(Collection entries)
++++++++++++++++++++

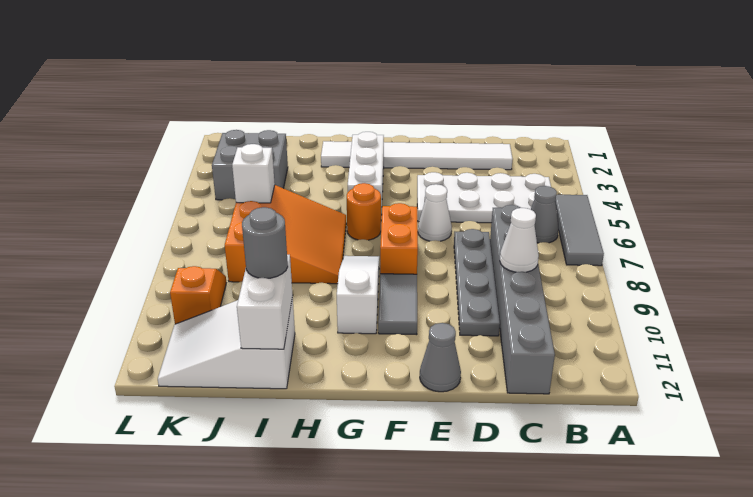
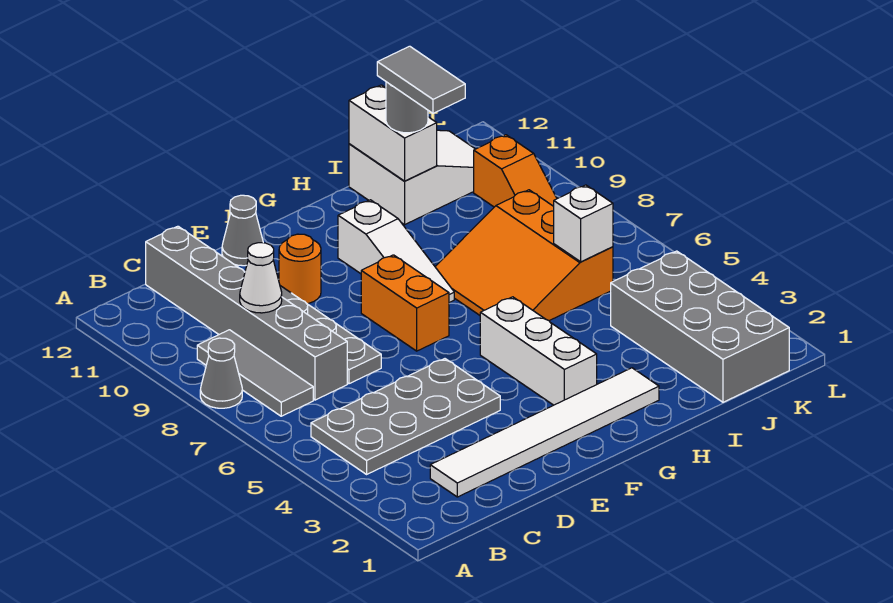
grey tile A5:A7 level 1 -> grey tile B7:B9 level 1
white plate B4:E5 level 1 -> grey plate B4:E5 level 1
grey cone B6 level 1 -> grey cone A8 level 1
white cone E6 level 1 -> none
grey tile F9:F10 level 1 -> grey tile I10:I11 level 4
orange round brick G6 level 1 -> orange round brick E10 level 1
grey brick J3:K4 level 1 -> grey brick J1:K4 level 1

++++++++++++++++++++

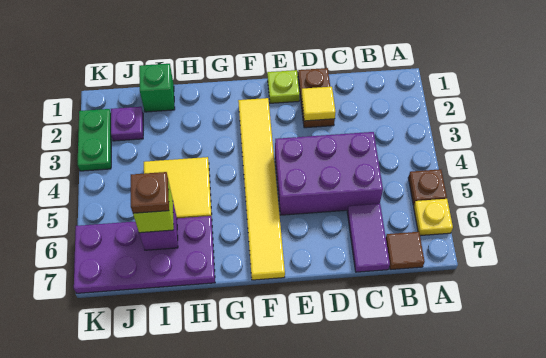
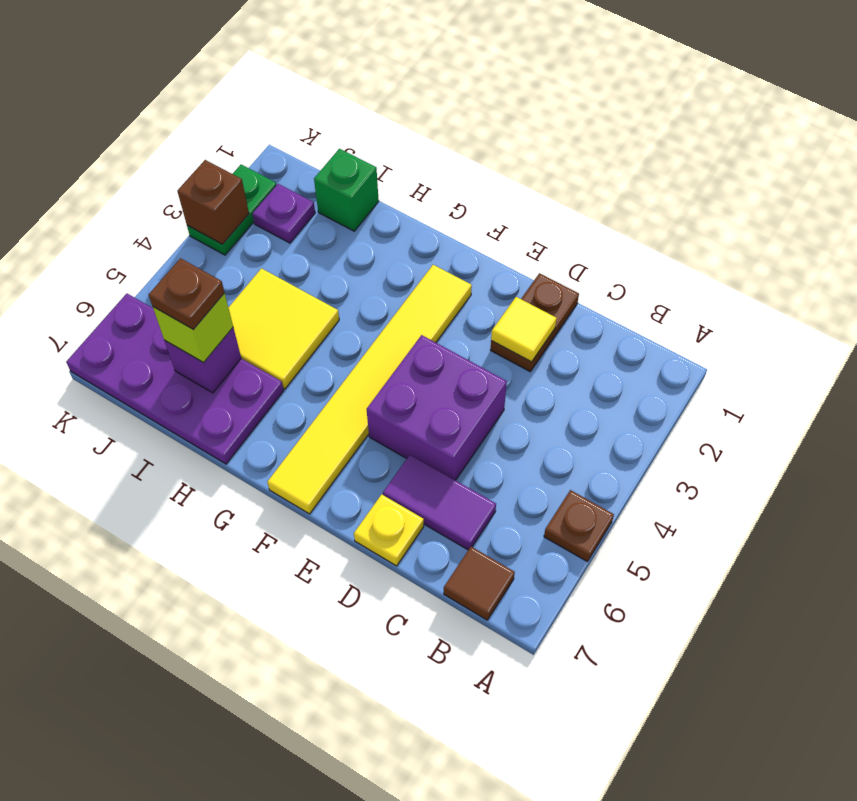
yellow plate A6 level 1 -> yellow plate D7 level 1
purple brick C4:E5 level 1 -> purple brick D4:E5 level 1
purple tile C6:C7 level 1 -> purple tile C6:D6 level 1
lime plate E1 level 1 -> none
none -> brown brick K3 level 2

++++++++++++++++++++

**Task goal**
Answer with one number only, the count of lines in the entries above that hold the string "purple".

**Solved problem**
2